§ Activity: Everything below from the line with "none -> white trophy [758,179,855,280]" through the line with "red watering can [200,436,251,537]" must be retyped exactly, except the pictures.

■ ■ ■ ■

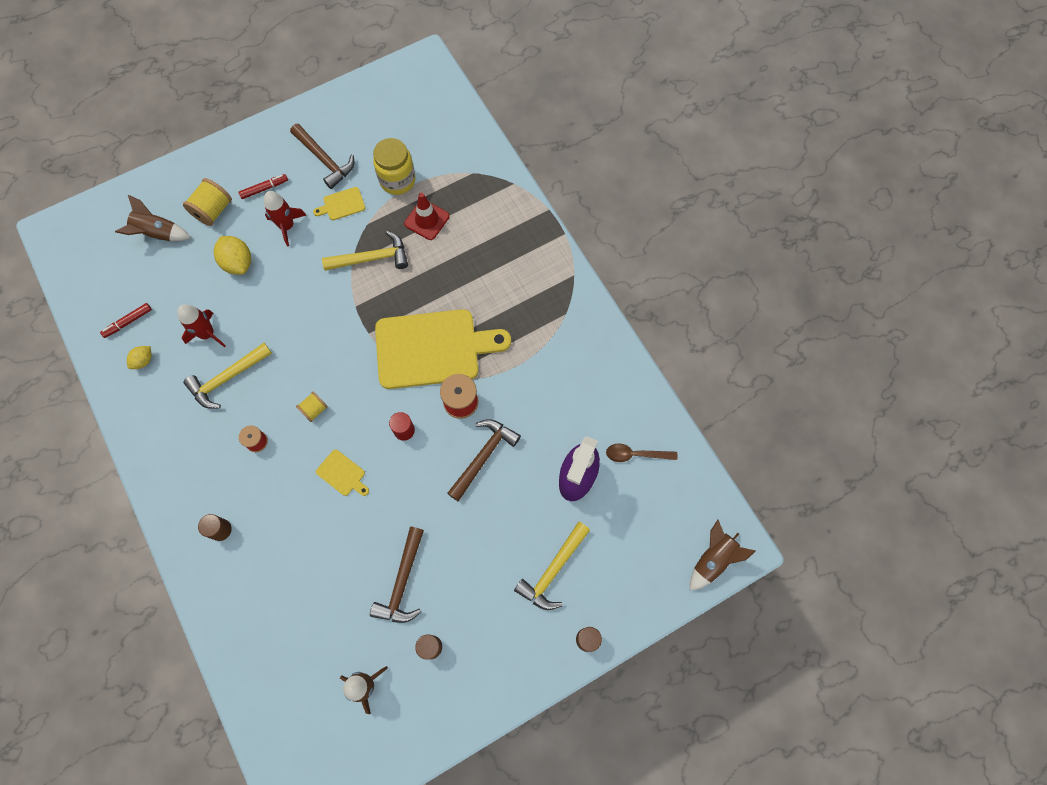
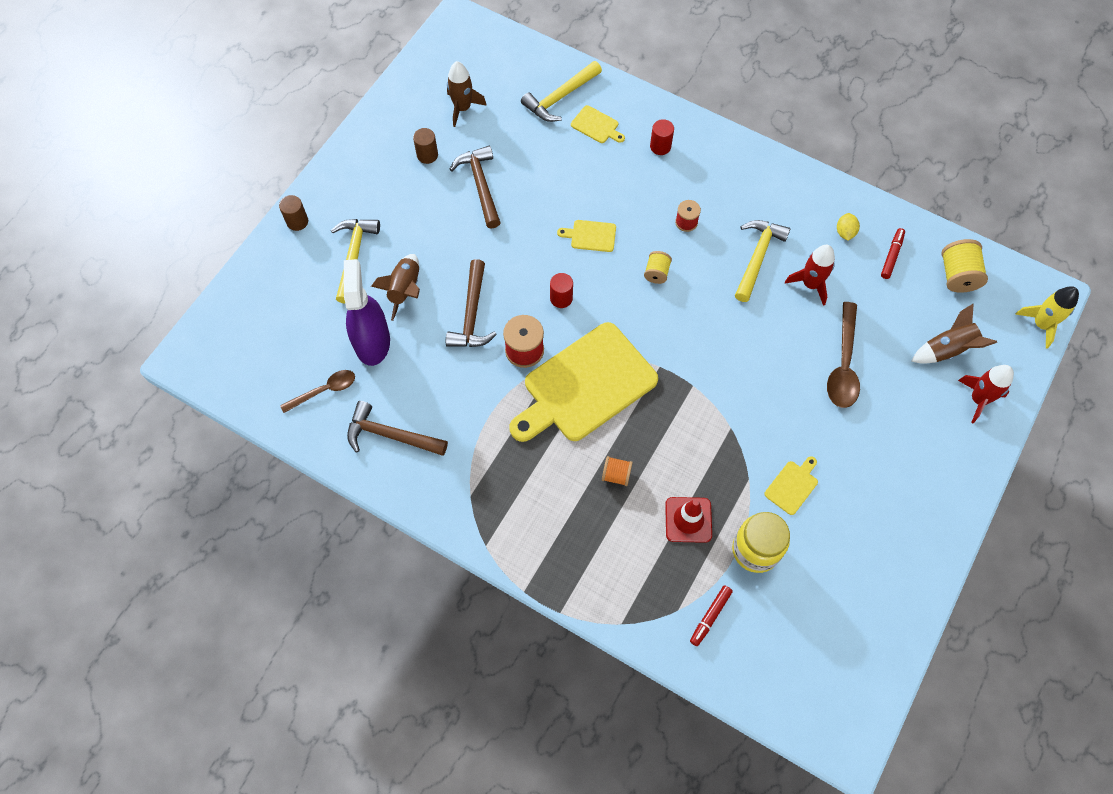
camera: 150 degrees right, 5 degrees down
yellow spool [183,178,232,226] -> yellow spool moved to [941,239,988,293]
brown cylinder [198,514,232,541] -> red cylinder [650,119,674,155]
yellow lemon [214,236,251,275] -> brown spoon [827,302,860,408]
red marker [238,174,288,199] -> red marker moved to [690,585,733,646]
red rocket [264,191,306,246] -> red rocket moved to [958,365,1014,424]
brown hammer [290,124,354,189] -> brown hammer moved to [347,401,448,456]
yellow hammer [322,231,408,271] -> yellow hammer moved to [521,61,602,122]
brown rocket [690,520,756,591] -> brown rocket moved to [371,254,420,321]
none -> yellow cutting board [571,105,625,143]
none -> orange spool [602,456,633,486]
none -> yellow rocket [1015,286,1079,349]

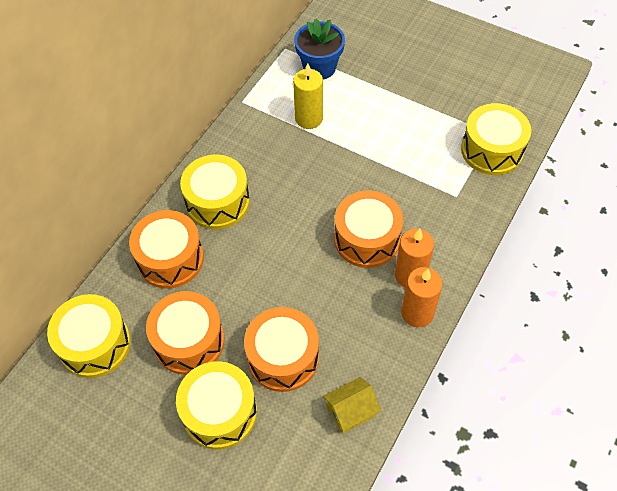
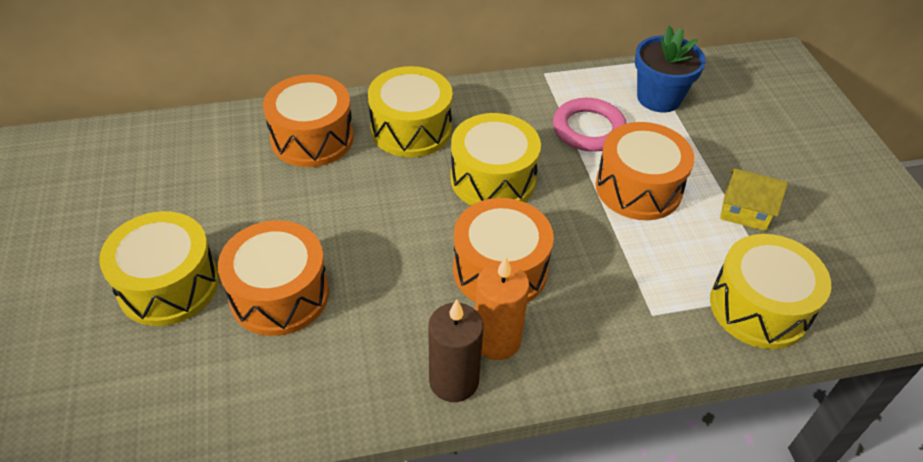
camera: 45 degrees right, 10 degrees down
yellow drum [47,294,131,378] -> yellow drum moved to [450,113,541,206]
orange drum [146,291,225,375] -> orange drum moved to [596,122,695,220]
yellow candle [293,63,323,129] -> pink ring [553,98,627,152]
yellow house [323,377,381,434] -> yellow house moved to [720,169,788,231]
orange candle [401,267,443,327] -> brown candle [428,299,483,402]

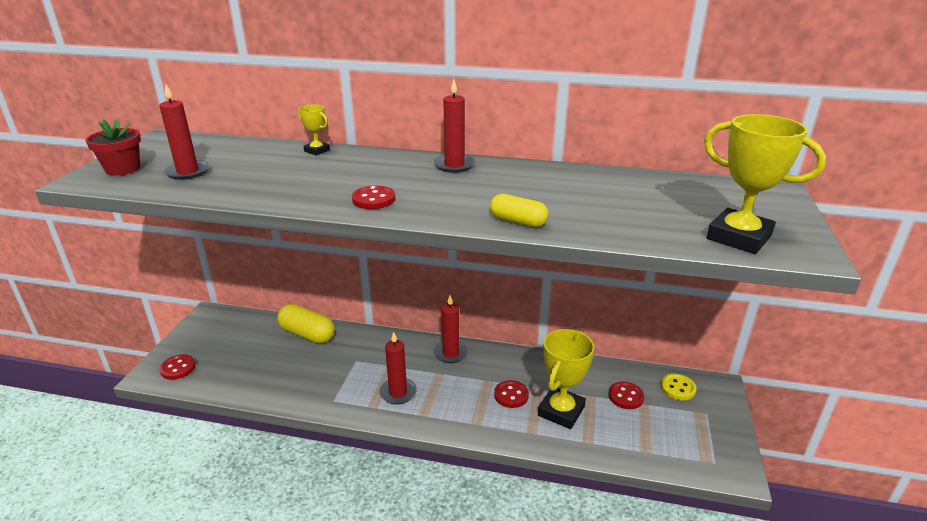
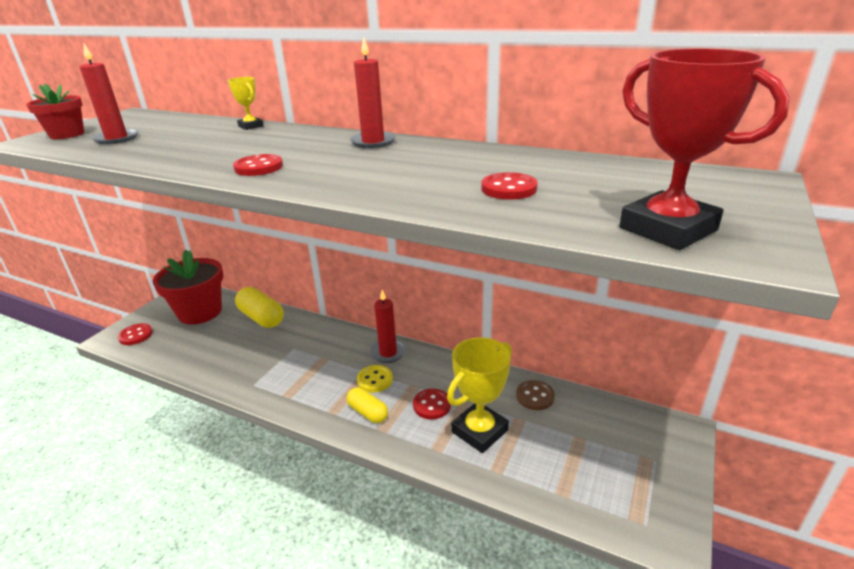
camera: 15 degrees right, 0 degrees up
red candle [379,332,417,404] -> none
yellow capsule [490,194,549,227] -> yellow capsule moved to [347,387,388,423]
red button [608,382,644,409] -> red button moved to [481,172,538,200]
yellow button [660,373,697,400] -> yellow button moved to [357,365,393,393]
yellow trophy [704,114,826,254] -> red trophy [619,48,790,250]
none -> red flower pot [153,250,223,325]
none -> brown button [516,380,555,410]

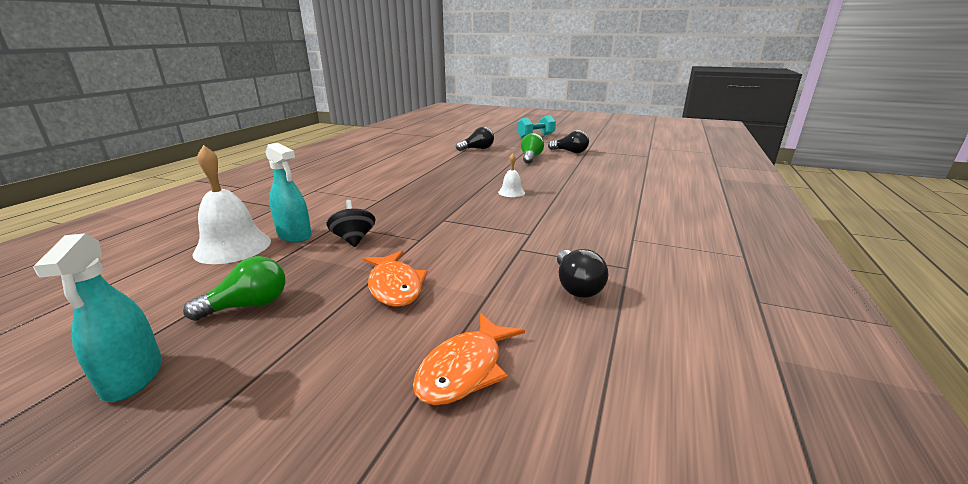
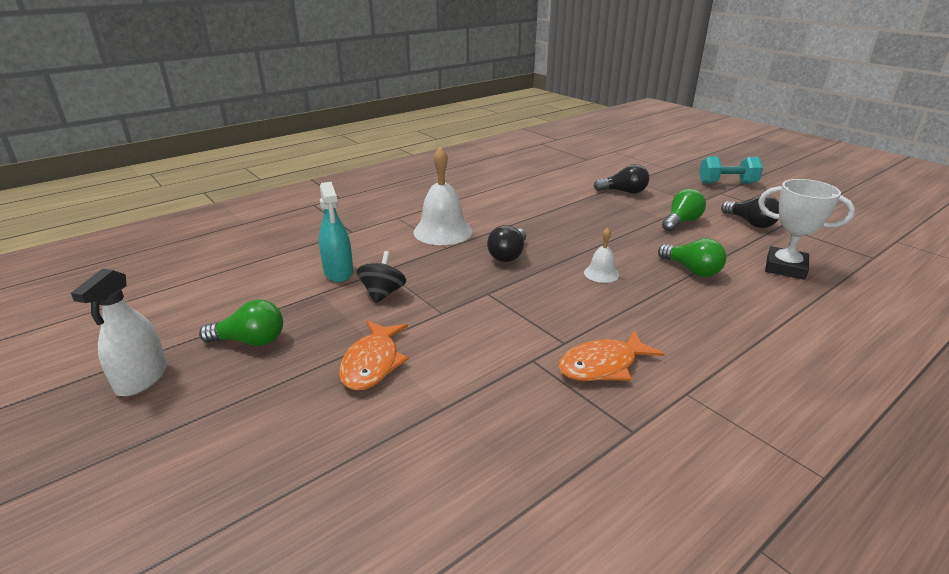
camera: 30 degrees right, 5 degrees up
turquoise spray bottle [33,233,162,402] -> white spray bottle [71,268,167,396]
white bell [193,145,271,264] -> white bell moved to [414,146,472,245]
orange fish [413,313,525,405] -> orange fish moved to [558,330,665,381]
black light bulb [557,249,608,298] -> black light bulb moved to [487,225,526,262]
none -> green light bulb [658,238,726,277]
none -> white trophy [758,179,855,280]

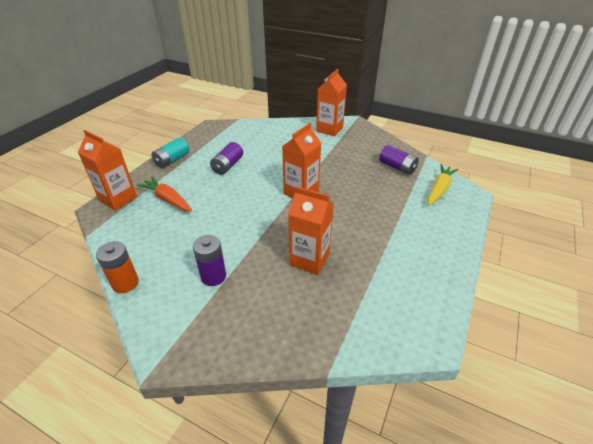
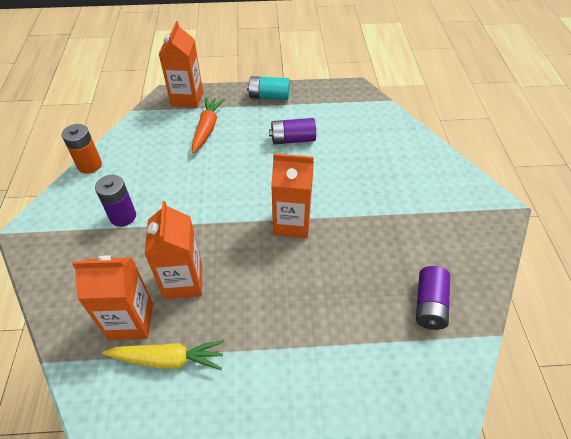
camera: 60 degrees right, 10 degrees up
orange carton [316,69,347,136] -> orange carton moved to [72,255,153,340]
yellow carrot [428,164,459,205] -> yellow carrot moved to [102,340,224,370]

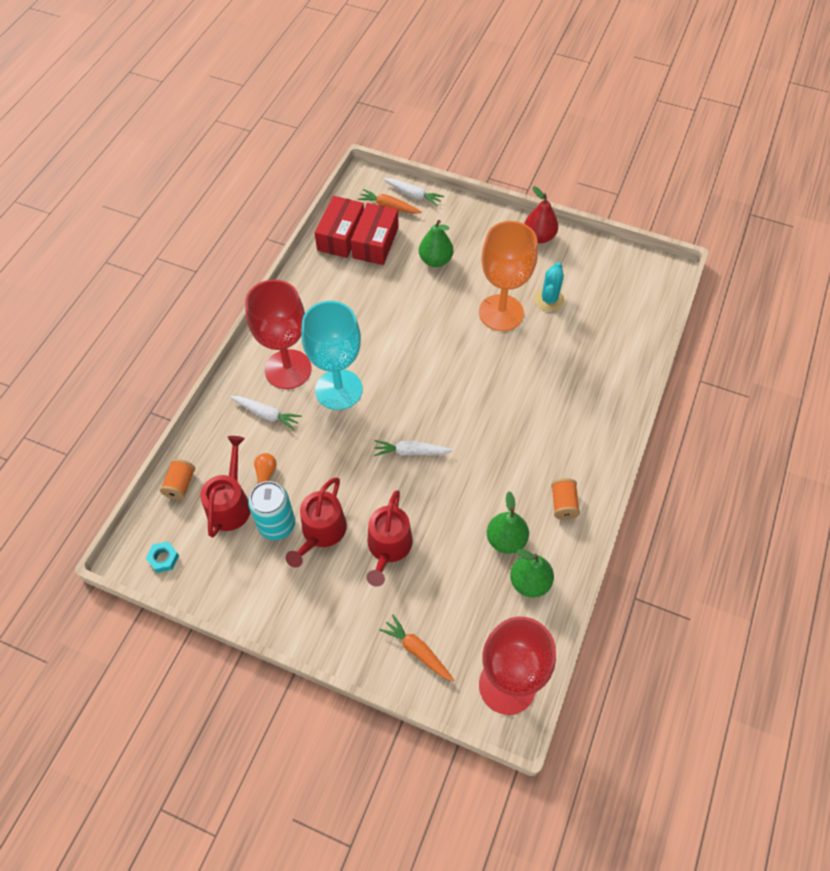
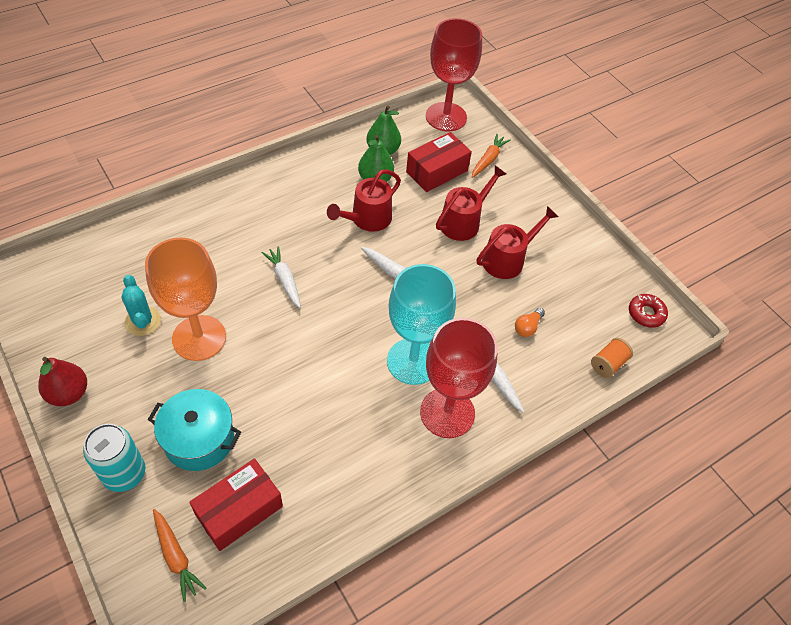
camera: 150 degrees left, 5 degrees down
turquoise nut [146,542,179,573] -> red donut [629,294,668,328]
red watering can [200,436,251,537] -> red watering can moved to [327,169,401,232]
turquoise can [248,481,295,540] -> turquoise can moved to [83,424,145,492]
red box [314,196,364,258] -> red box moved to [406,132,472,192]
orange carrot [380,615,454,682] -> orange carrot turned 135 degrees counterclockwise [472,134,511,178]
white carrot [383,178,444,207] -> white carrot moved to [262,246,301,308]
green pear [419,220,453,267] -> turquoise pot [148,389,241,471]
turquoise cactus [534,262,564,311] -> turquoise cactus turned 75 degrees counterclockwise [121,275,161,336]
orange spool [551,478,580,520] -> none

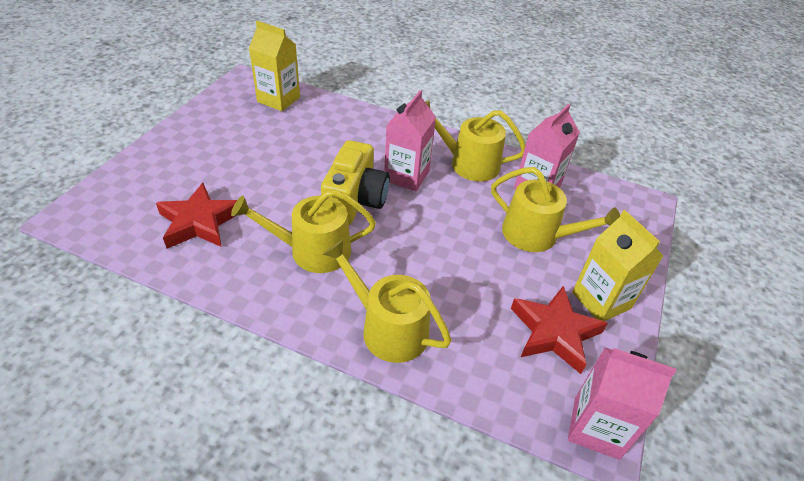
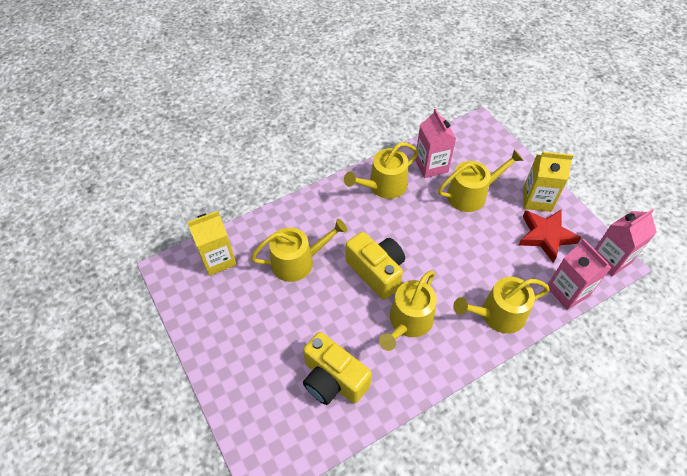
camera: 50 degrees left, 10 degrees up
red star [156,183,237,249] -> yellow camera [303,332,372,405]
pink carton [384,90,436,191] -> pink carton moved to [548,239,611,310]
none -> yellow watering can [251,219,347,282]

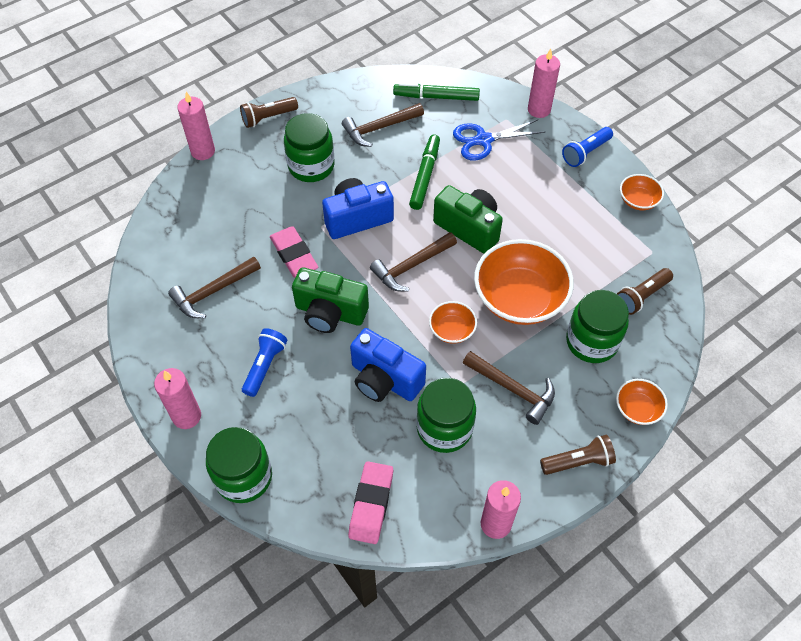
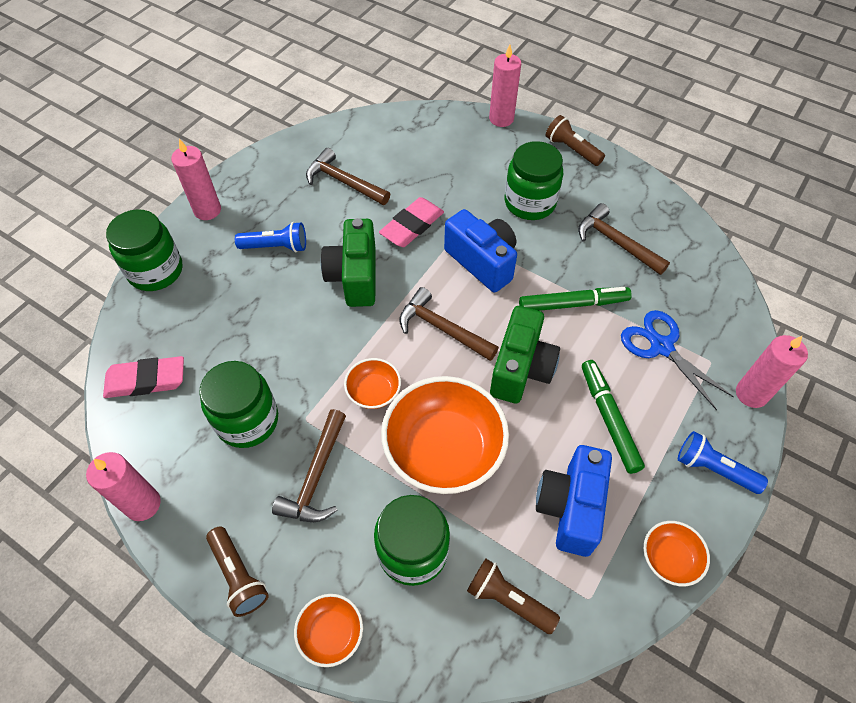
camera: 70 degrees right, 0 degrees up
blue camera [350,328,426,402] -> blue camera moved to [536,445,612,557]
green marker [393,83,480,101] -> green marker moved to [582,360,645,474]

■ ■ ■ ■

§ Exercise solution:
none -> white trophy [758,179,855,280]

camera: 60 degrees right, 10 degrees up
orange carton [316,69,347,136] -> orange carton moved to [72,255,153,340]
yellow carrot [428,164,459,205] -> yellow carrot moved to [102,340,224,370]

camera: 150 degrees left, 5 degrees down
turquoise nut [146,542,179,573] -> red donut [629,294,668,328]
red watering can [200,436,251,537] -> red watering can moved to [327,169,401,232]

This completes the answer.